What you should do>
Beginning at the line that contains "purple rectangle: (216, 59)", output each line exactly through the end of the records, and drop any pictures.

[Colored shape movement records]
★ ★ ★ ★ ★
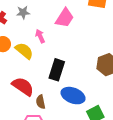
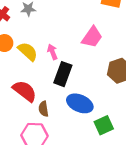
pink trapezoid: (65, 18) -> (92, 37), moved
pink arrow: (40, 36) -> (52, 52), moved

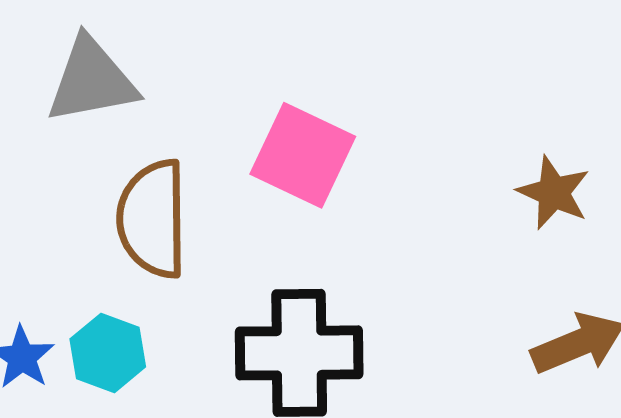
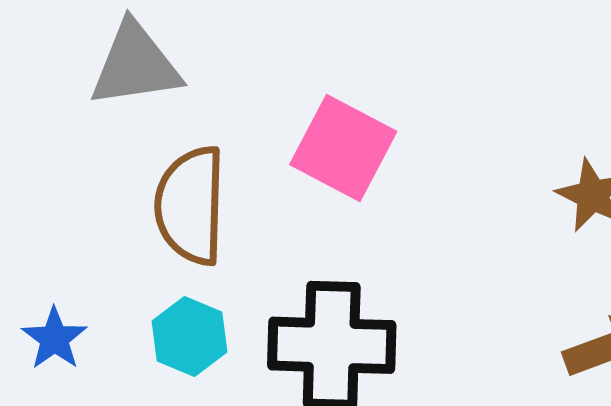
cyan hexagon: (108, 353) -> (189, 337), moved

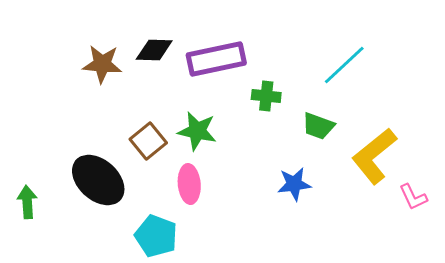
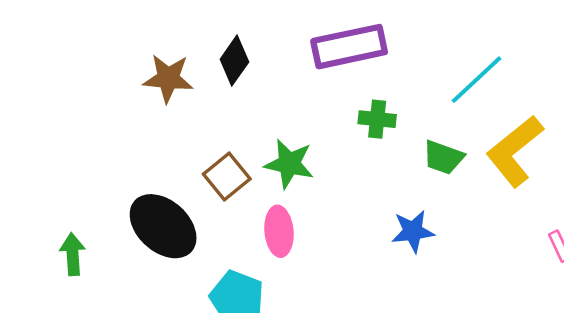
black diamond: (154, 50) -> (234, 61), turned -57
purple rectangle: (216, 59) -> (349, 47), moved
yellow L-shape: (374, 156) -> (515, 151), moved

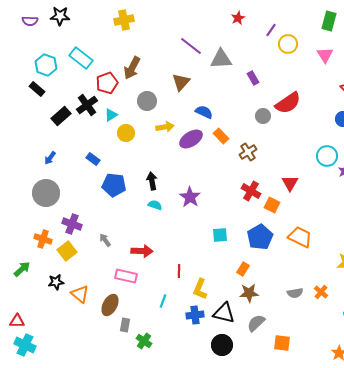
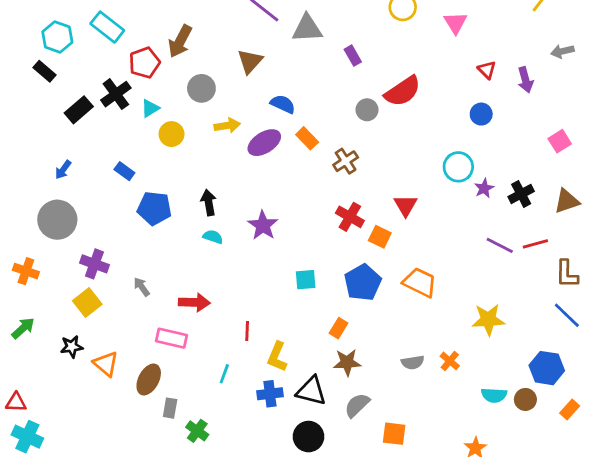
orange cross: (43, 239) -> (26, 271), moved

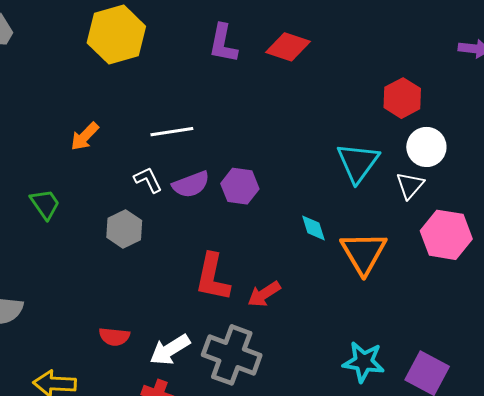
★ ★ ★ ★ ★
Solution to the exercise>
purple rectangle: (216, 59) -> (349, 47), moved
yellow L-shape: (374, 156) -> (515, 151), moved

orange cross: (43, 239) -> (26, 271), moved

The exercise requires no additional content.